* **Study material**:
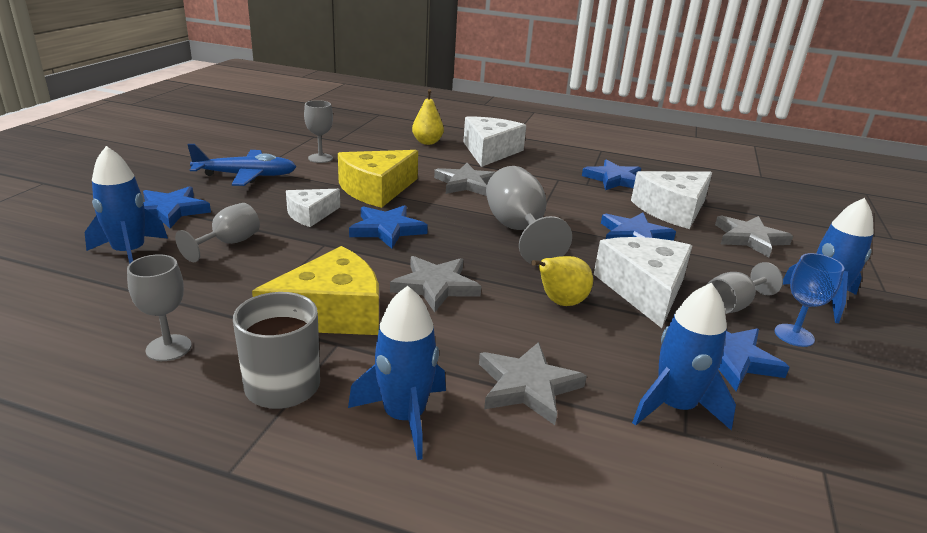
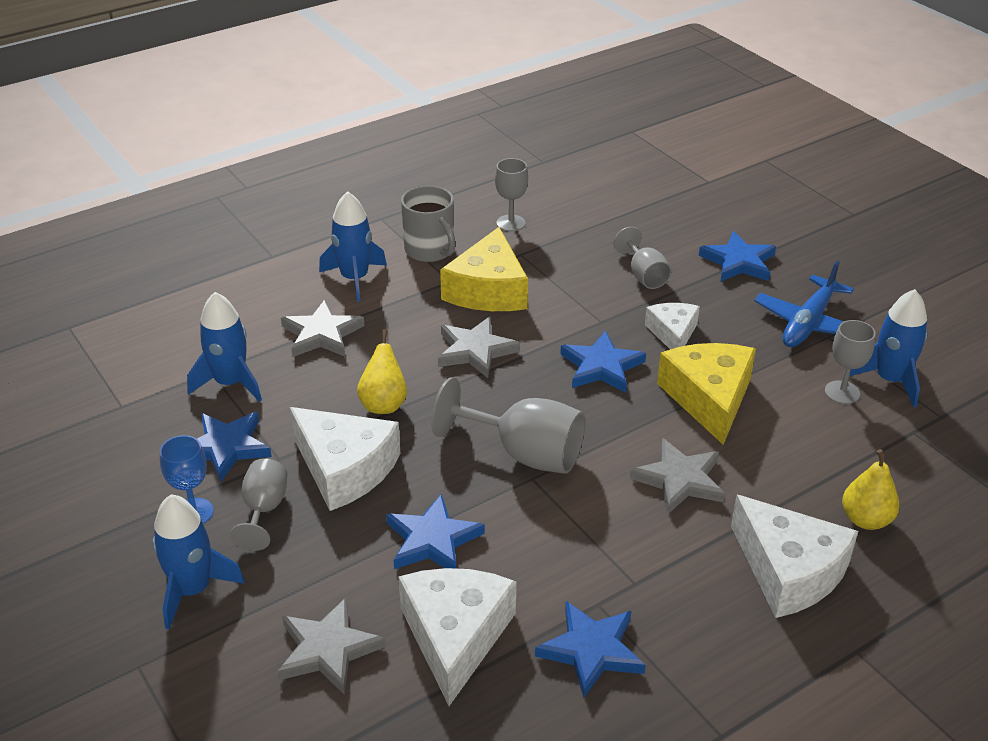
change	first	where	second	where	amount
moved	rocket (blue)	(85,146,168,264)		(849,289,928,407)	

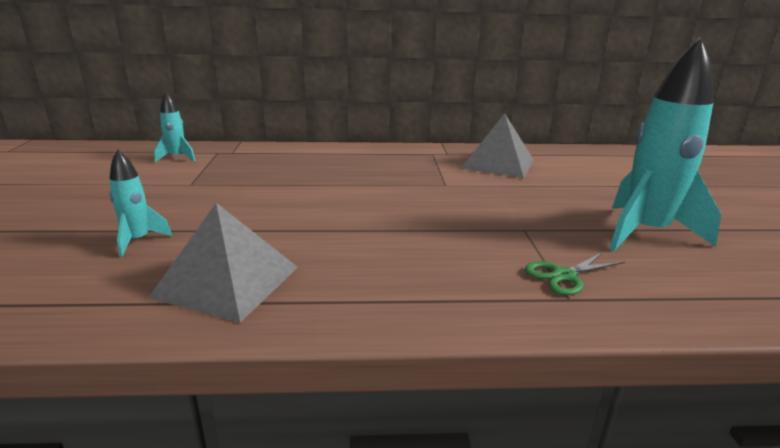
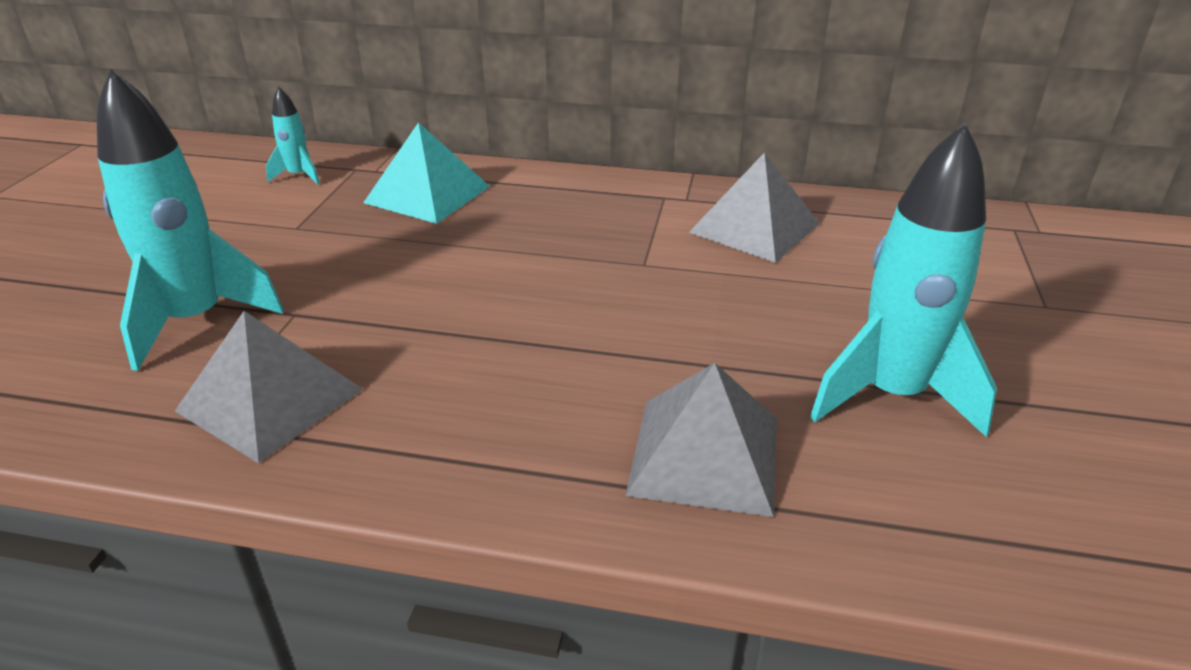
change	first	where	second	where	amount
resized	rocket (turquoise)	(109,150,172,257)		(97,69,284,371)	x2.10
replaced	scissors (green)	(525,252,625,296)	pyramid (grey)	(625,363,777,517)	
added			pyramid (turquoise)	(363,122,490,224)	

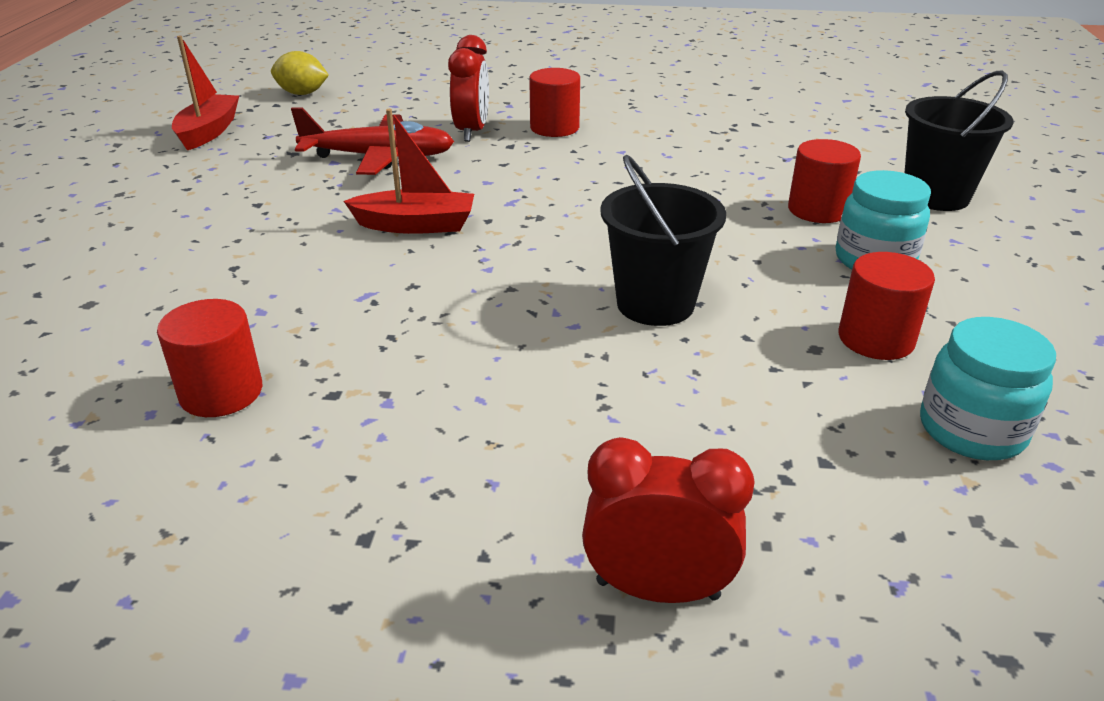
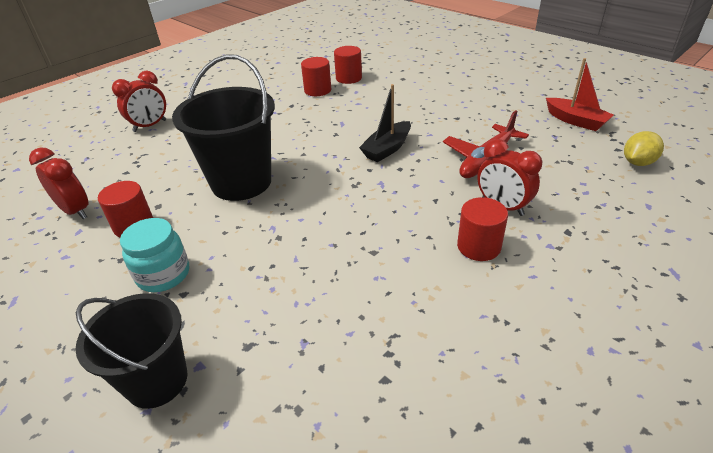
change	first	where	second	where	amount
recoloured	boat (red)	(344,109,474,234)	boat (black)	(359,84,411,162)	
moved	cylinder (red)	(788,139,861,223)		(334,46,362,84)	
resized	bucket (black)	(600,154,726,326)		(172,54,275,201)	x1.52
replaced	jar (turquoise)	(920,317,1056,460)	clock (red)	(29,147,89,219)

* **Exercise brief**: Without including the pictures, return each record above exactly as it stands.

* **Task answer**:
change	first	where	second	where	amount
moved	rocket (blue)	(85,146,168,264)		(849,289,928,407)	

change	first	where	second	where	amount
resized	rocket (turquoise)	(109,150,172,257)		(97,69,284,371)	x2.10
replaced	scissors (green)	(525,252,625,296)	pyramid (grey)	(625,363,777,517)	
added			pyramid (turquoise)	(363,122,490,224)	

change	first	where	second	where	amount
recoloured	boat (red)	(344,109,474,234)	boat (black)	(359,84,411,162)	
moved	cylinder (red)	(788,139,861,223)		(334,46,362,84)	
resized	bucket (black)	(600,154,726,326)		(172,54,275,201)	x1.52
replaced	jar (turquoise)	(920,317,1056,460)	clock (red)	(29,147,89,219)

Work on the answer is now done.